◆ Problem to work on ◆
Could you transcribe all of the data exactly and skip any pictures?

◆ Input ◆
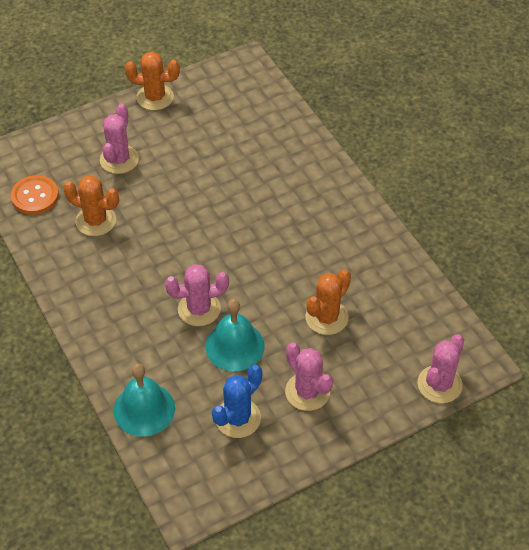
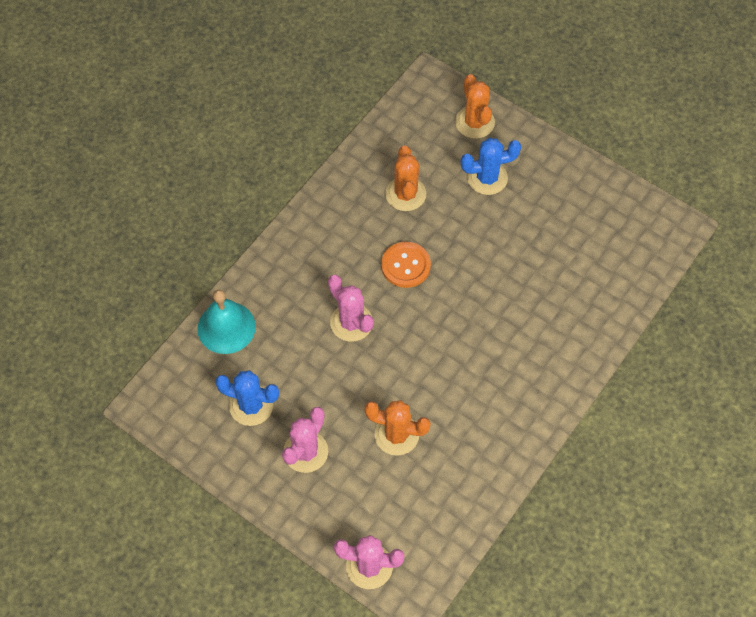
camera: 65 degrees right, 10 degrees up
(35, 196) = (407, 134): orange button -> orange button (405, 265)
(119, 160) = (487, 178): pink cactus -> blue cactus
(155, 97) = (582, 170): orange cactus -> orange cactus (475, 122)
(234, 346) = (326, 370): turquoise bell -> none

◆ Task result ◆
camera: 65 degrees right, 10 degrees up
(35, 196) = (407, 134): orange button -> orange button (405, 265)
(119, 160) = (487, 178): pink cactus -> blue cactus
(155, 97) = (582, 170): orange cactus -> orange cactus (475, 122)
(234, 346) = (326, 370): turquoise bell -> none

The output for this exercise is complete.